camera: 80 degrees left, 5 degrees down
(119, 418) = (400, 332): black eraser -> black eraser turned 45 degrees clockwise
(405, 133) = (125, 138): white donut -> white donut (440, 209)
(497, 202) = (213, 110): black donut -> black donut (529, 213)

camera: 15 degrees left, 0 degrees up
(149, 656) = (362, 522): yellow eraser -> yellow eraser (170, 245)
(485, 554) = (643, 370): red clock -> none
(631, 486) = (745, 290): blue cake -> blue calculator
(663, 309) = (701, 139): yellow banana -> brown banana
---
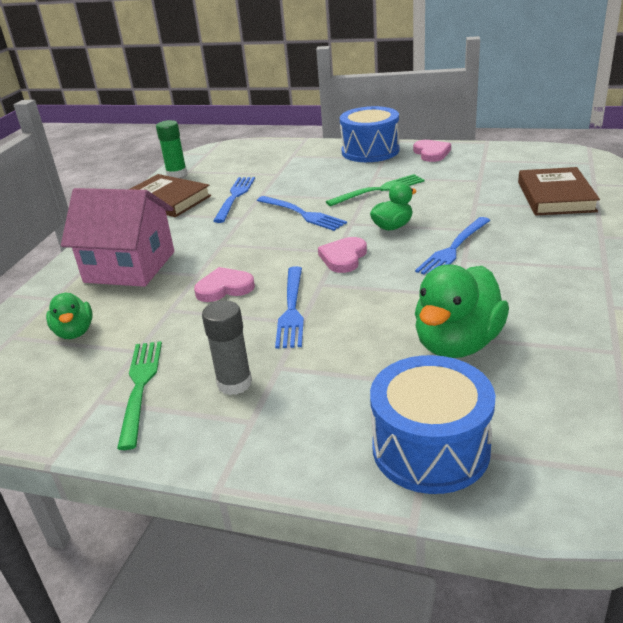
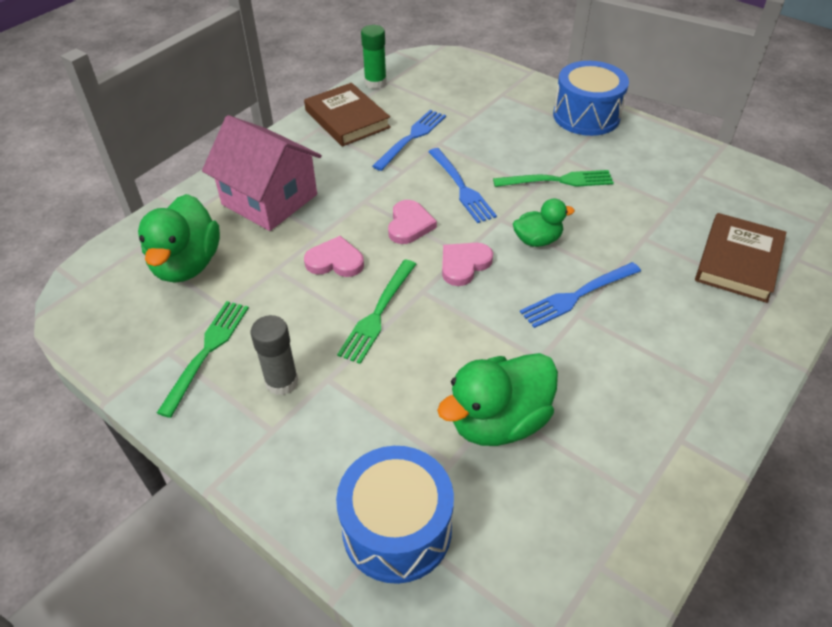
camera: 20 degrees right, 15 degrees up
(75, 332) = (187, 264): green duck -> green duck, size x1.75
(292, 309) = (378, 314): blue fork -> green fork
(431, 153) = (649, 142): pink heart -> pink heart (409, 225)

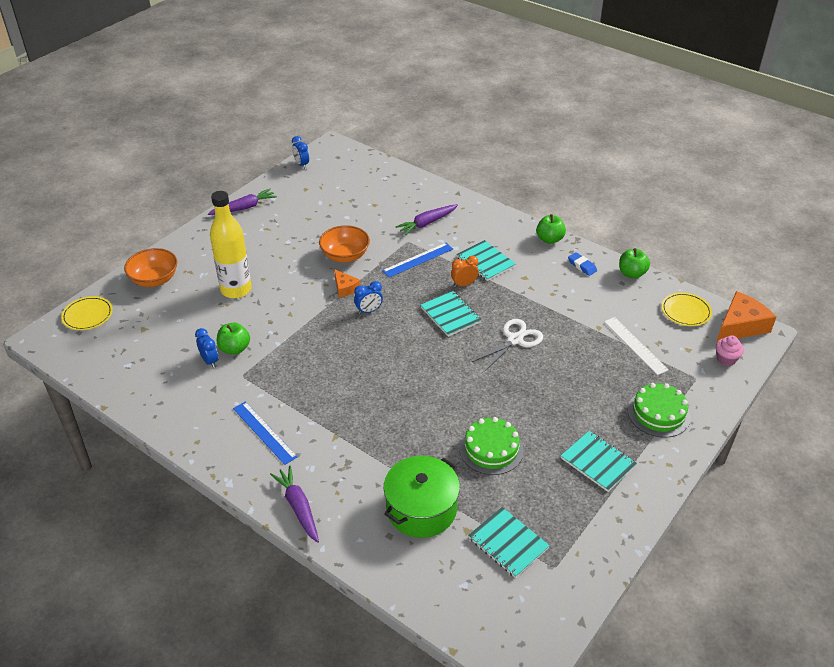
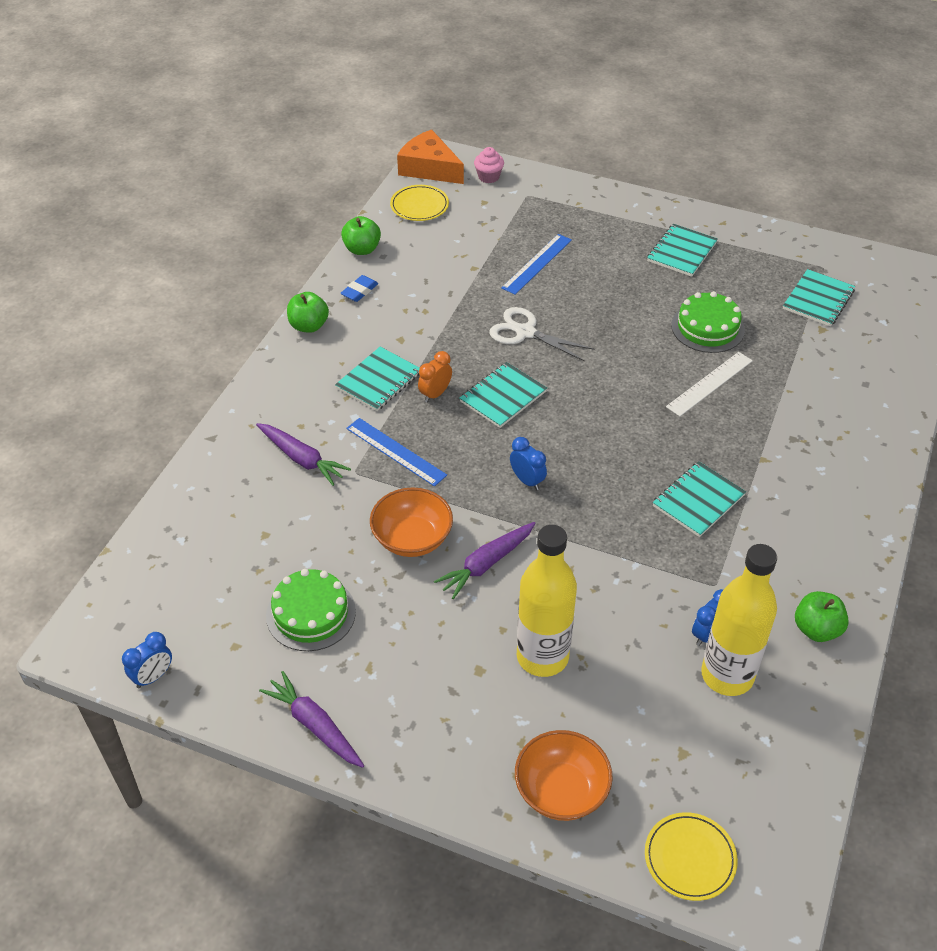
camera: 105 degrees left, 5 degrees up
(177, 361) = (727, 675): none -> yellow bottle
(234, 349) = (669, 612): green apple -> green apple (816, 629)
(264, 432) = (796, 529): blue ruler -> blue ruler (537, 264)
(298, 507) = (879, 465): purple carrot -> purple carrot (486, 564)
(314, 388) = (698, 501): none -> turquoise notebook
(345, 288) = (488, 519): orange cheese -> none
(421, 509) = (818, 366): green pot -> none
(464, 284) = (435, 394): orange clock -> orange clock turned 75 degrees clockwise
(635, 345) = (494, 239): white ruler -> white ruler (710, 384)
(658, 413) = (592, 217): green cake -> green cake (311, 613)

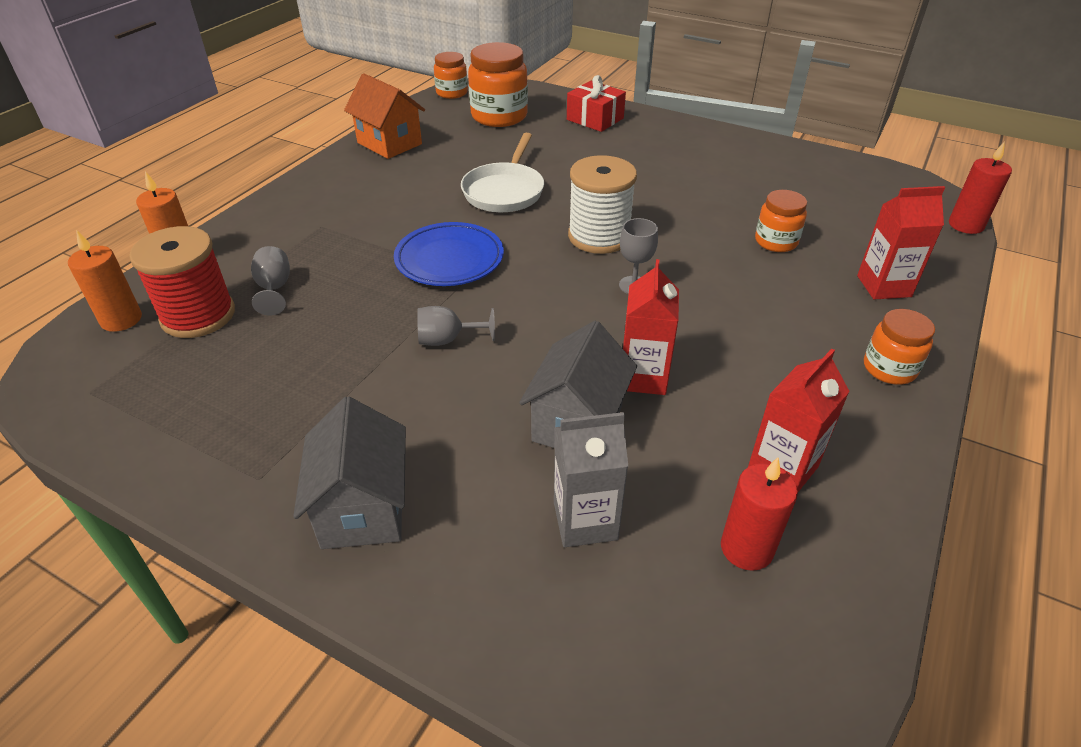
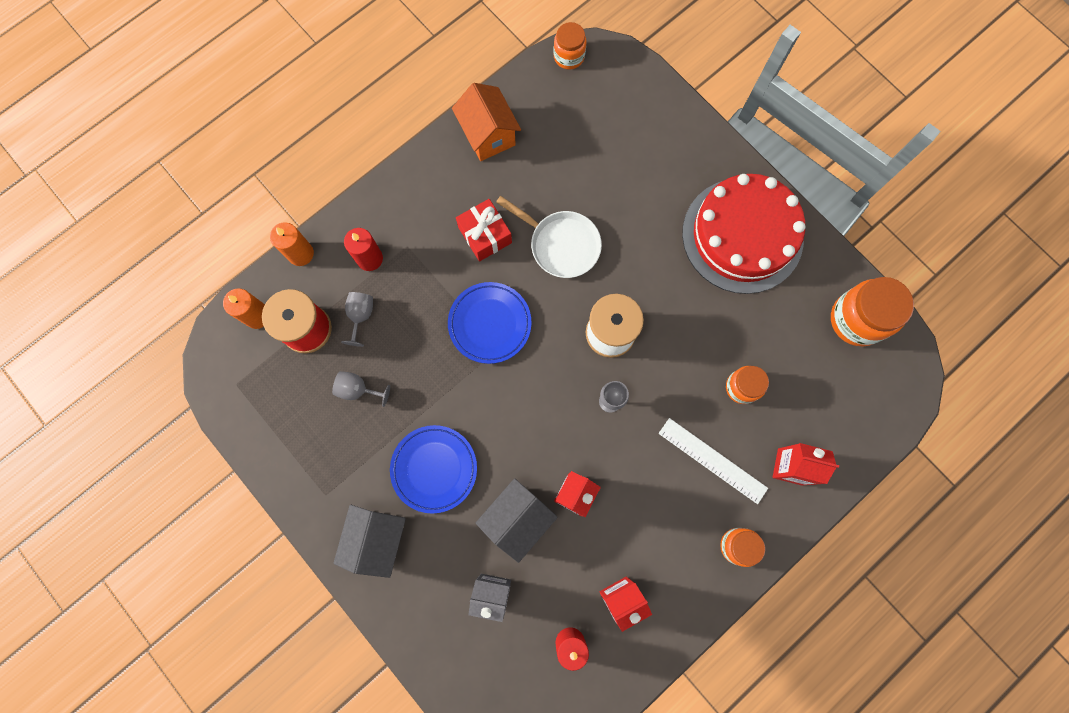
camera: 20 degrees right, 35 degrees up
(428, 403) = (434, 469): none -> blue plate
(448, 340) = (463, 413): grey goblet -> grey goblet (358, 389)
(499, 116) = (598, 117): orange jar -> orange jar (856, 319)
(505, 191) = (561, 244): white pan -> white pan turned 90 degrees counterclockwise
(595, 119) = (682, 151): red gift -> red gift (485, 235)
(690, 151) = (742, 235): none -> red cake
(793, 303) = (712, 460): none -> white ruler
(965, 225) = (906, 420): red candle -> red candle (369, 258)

• _What to do_: In the data above, retype exactly and only the lines between the one holding "(631, 486) = (745, 290): blue" and the one holding "(663, 309) = (701, 139): yellow", inclusive.

• _Output of the exercise_:
(631, 486) = (745, 290): blue cake -> blue calculator
(663, 309) = (701, 139): yellow banana -> brown banana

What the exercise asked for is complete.